**Source records**:
——

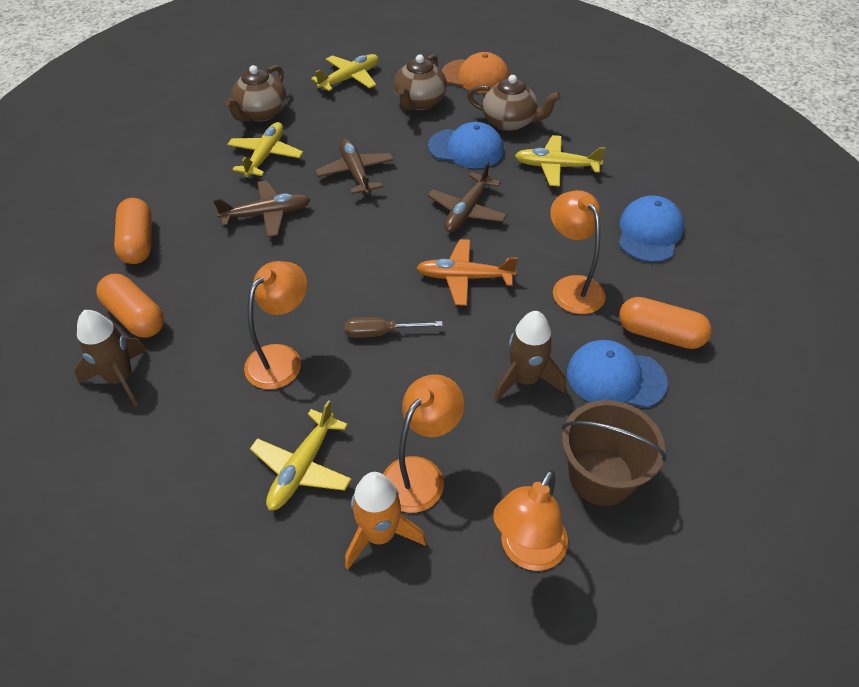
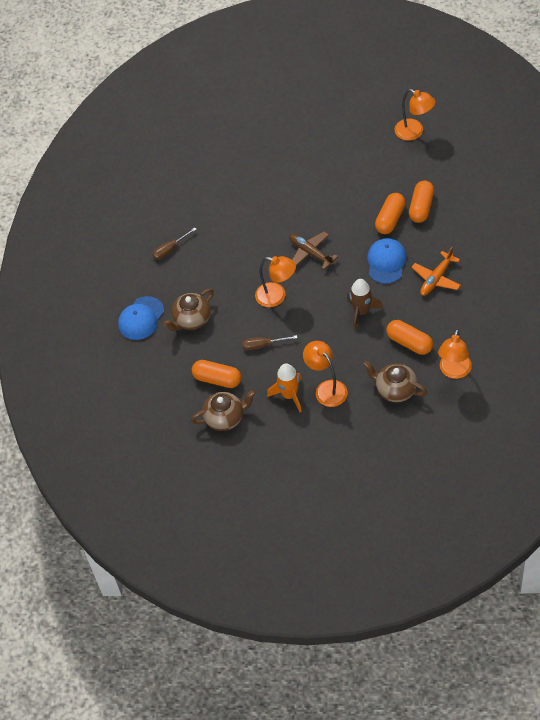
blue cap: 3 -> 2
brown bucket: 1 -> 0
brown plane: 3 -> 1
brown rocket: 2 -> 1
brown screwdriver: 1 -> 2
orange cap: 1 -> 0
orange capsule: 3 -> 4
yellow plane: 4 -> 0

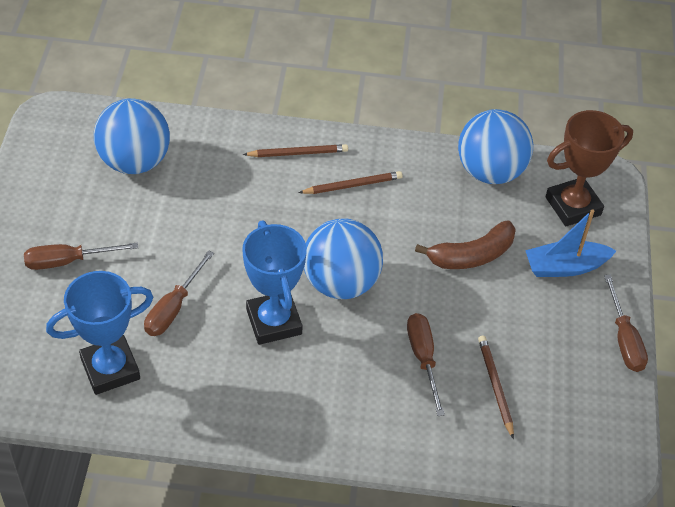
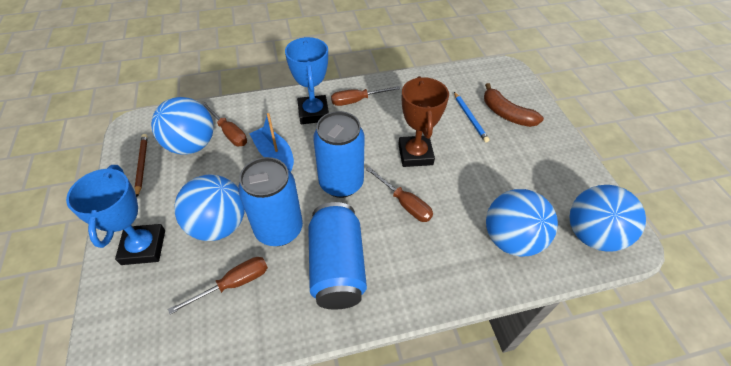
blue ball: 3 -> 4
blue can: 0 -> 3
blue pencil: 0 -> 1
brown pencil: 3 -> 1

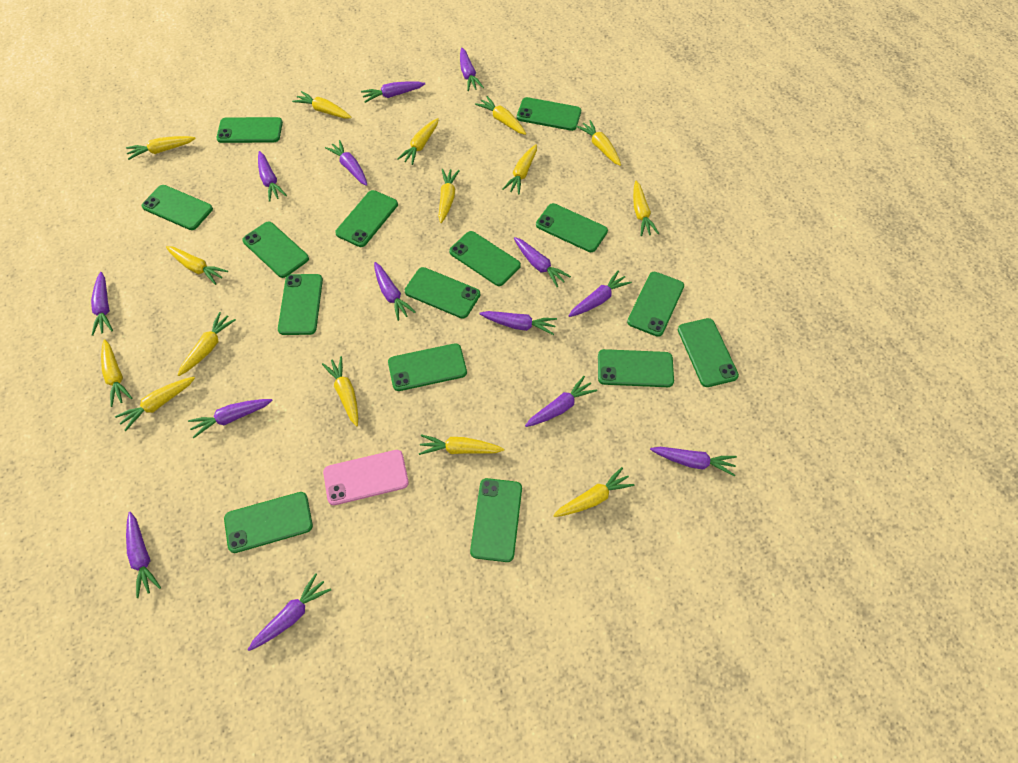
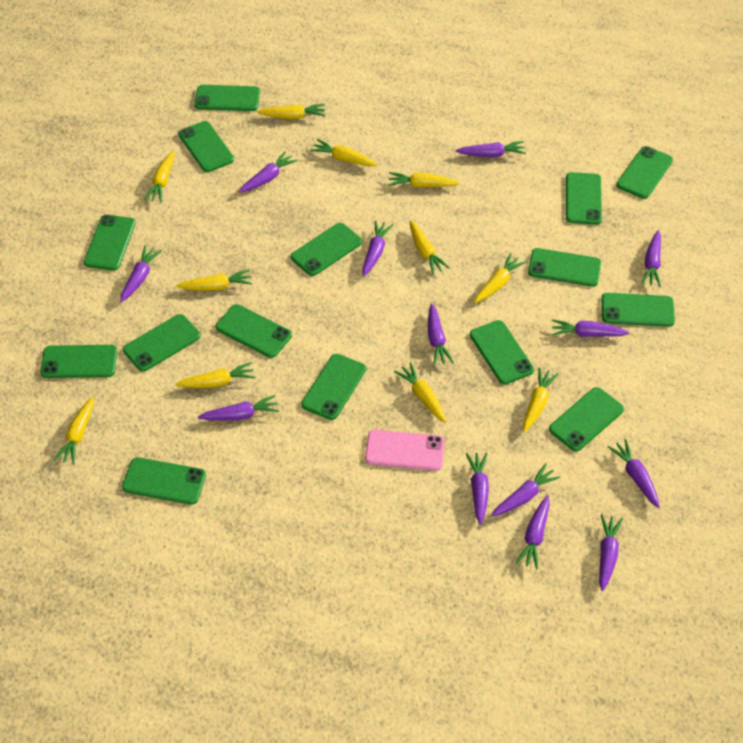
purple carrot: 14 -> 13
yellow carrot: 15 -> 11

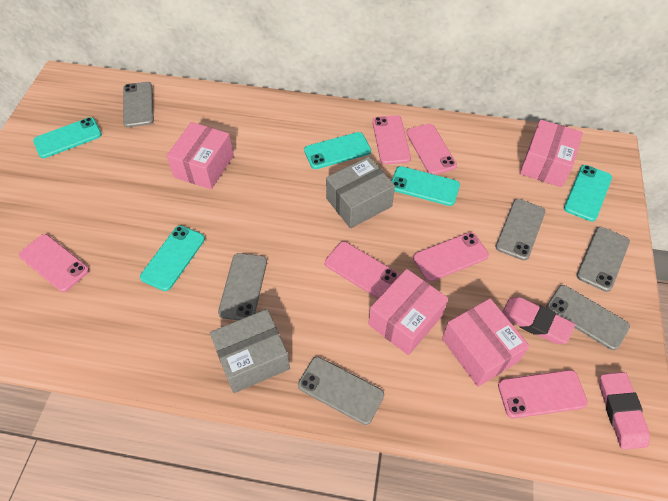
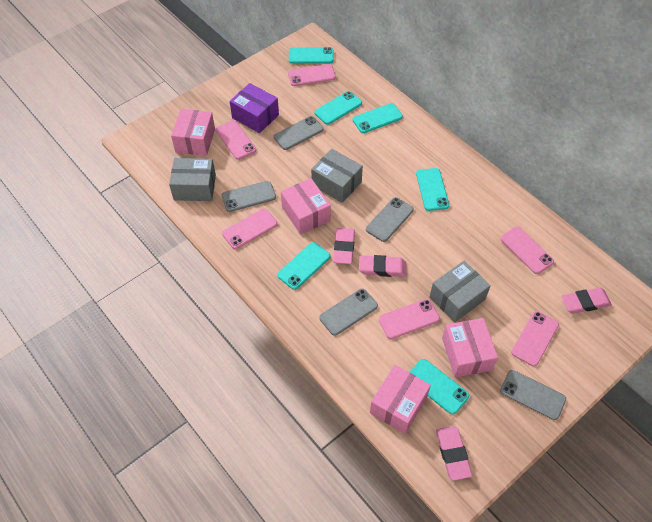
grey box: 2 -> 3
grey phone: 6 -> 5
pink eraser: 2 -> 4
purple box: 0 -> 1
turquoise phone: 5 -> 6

——

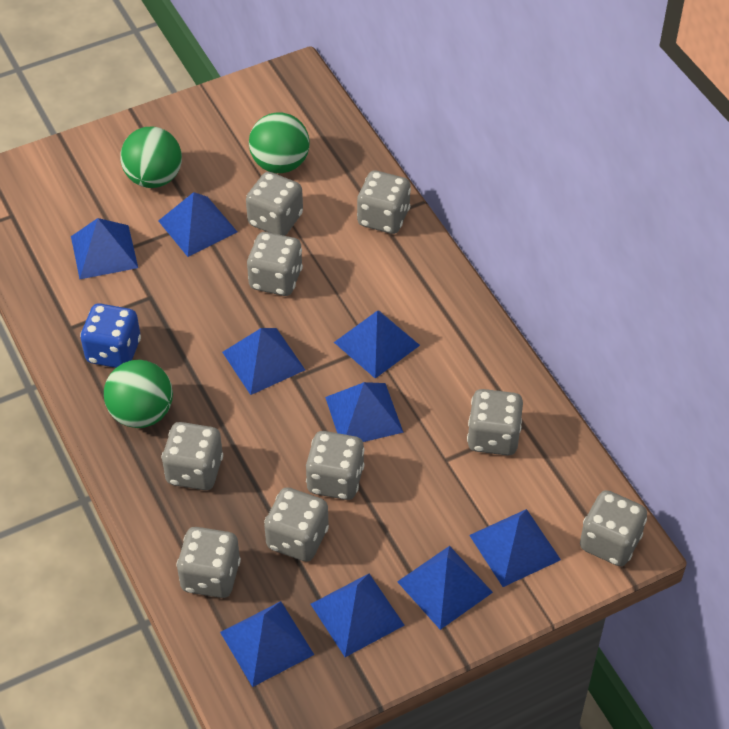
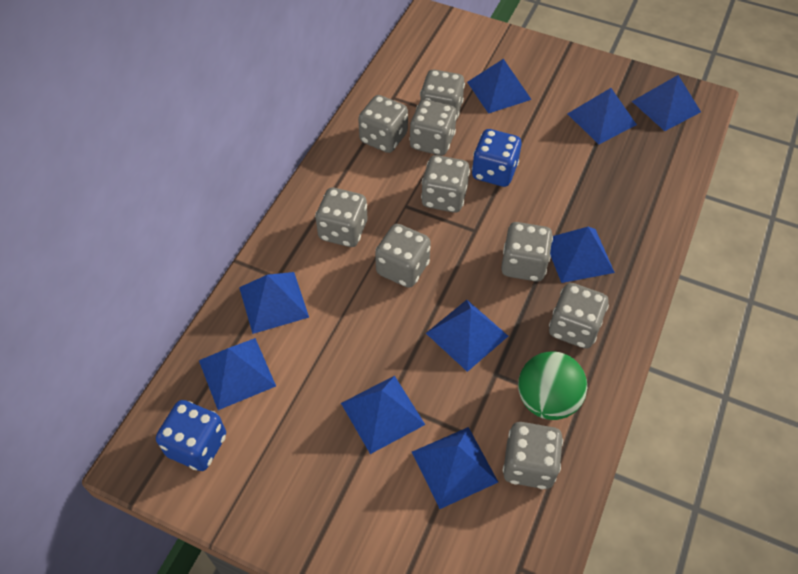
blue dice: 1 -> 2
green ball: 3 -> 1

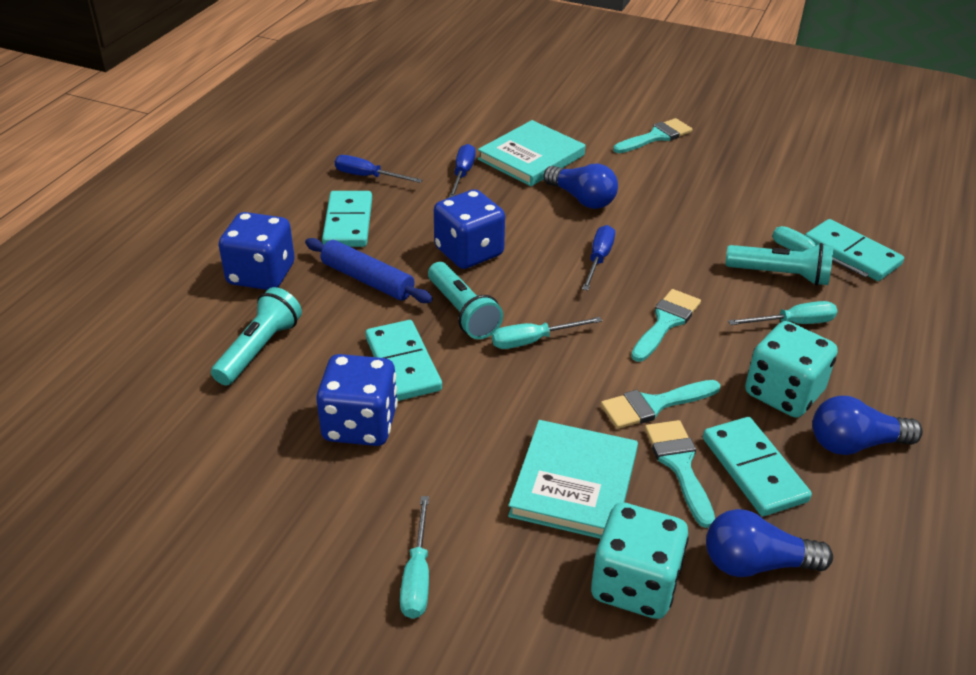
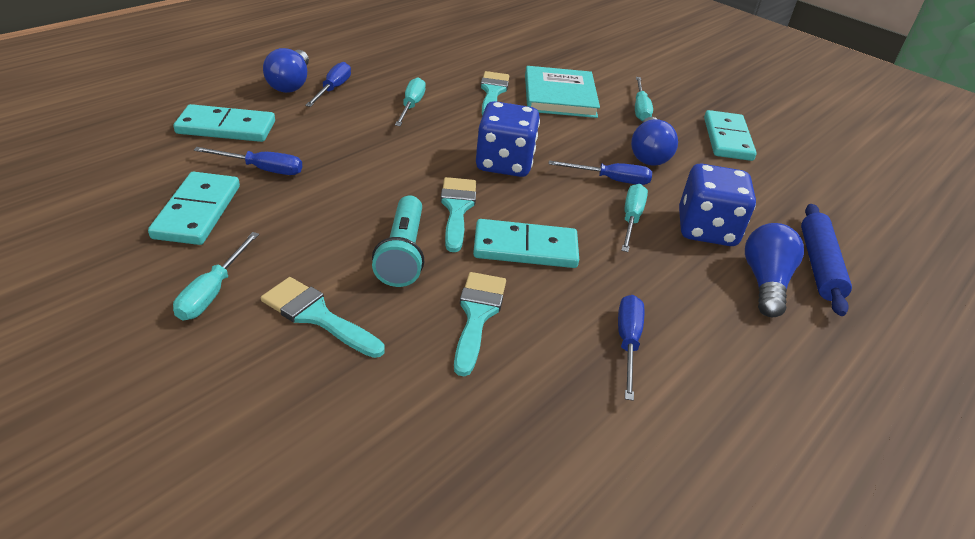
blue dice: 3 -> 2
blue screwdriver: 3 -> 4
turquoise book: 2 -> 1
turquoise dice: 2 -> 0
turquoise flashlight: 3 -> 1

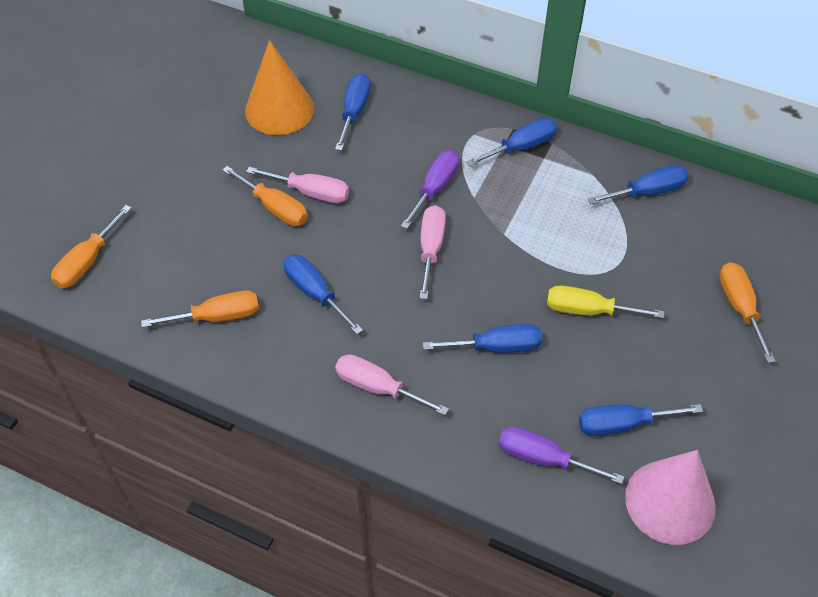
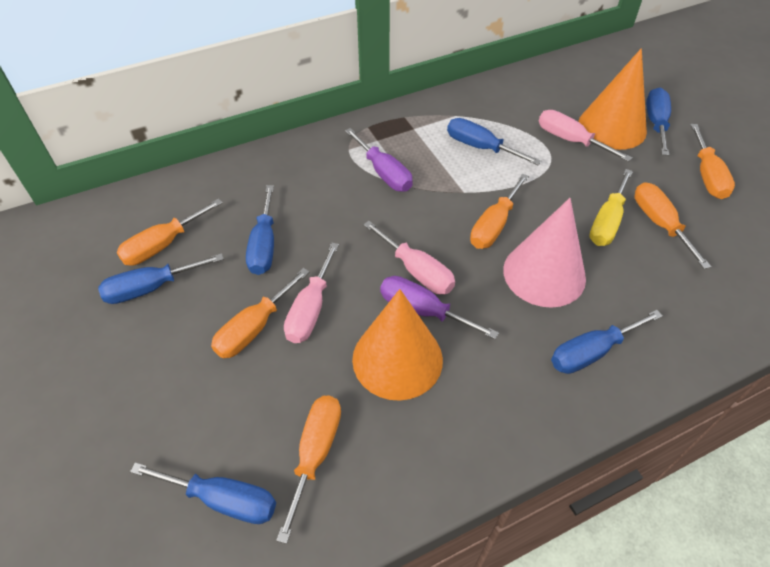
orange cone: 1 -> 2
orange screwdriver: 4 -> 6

——

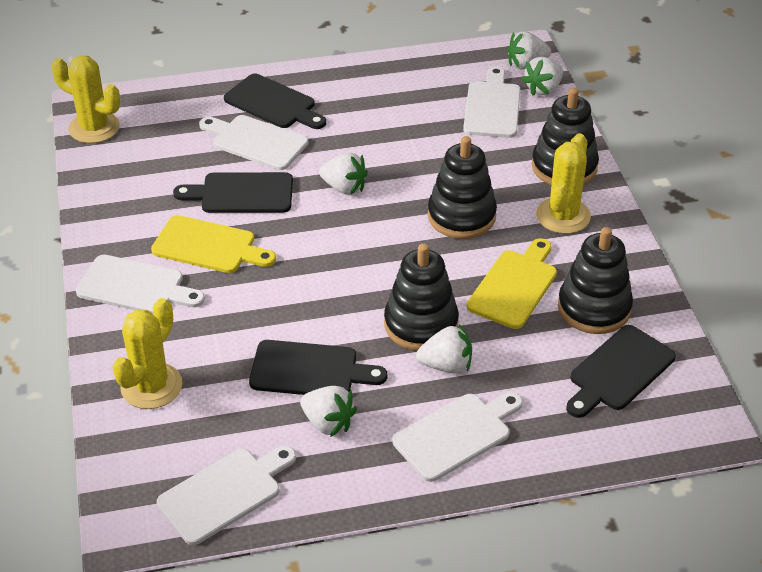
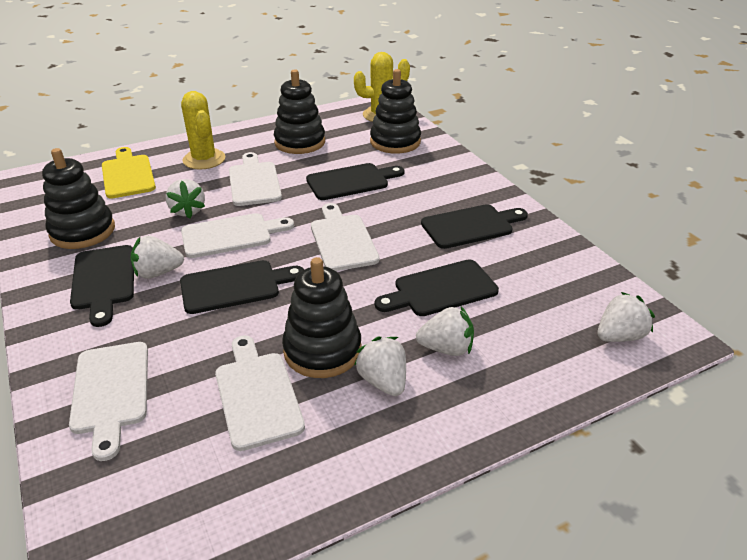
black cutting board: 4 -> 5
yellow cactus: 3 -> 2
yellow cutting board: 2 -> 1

——

**Required action**: Only the lines above starting with the line with "blue cap: 3 -> 2" and going on through the line with "turquoise phone: 5 -> 6" belong in the answer; repeat them exactly, minus any picture.

**Answer**:
blue cap: 3 -> 2
brown bucket: 1 -> 0
brown plane: 3 -> 1
brown rocket: 2 -> 1
brown screwdriver: 1 -> 2
orange cap: 1 -> 0
orange capsule: 3 -> 4
yellow plane: 4 -> 0

blue ball: 3 -> 4
blue can: 0 -> 3
blue pencil: 0 -> 1
brown pencil: 3 -> 1

purple carrot: 14 -> 13
yellow carrot: 15 -> 11

grey box: 2 -> 3
grey phone: 6 -> 5
pink eraser: 2 -> 4
purple box: 0 -> 1
turquoise phone: 5 -> 6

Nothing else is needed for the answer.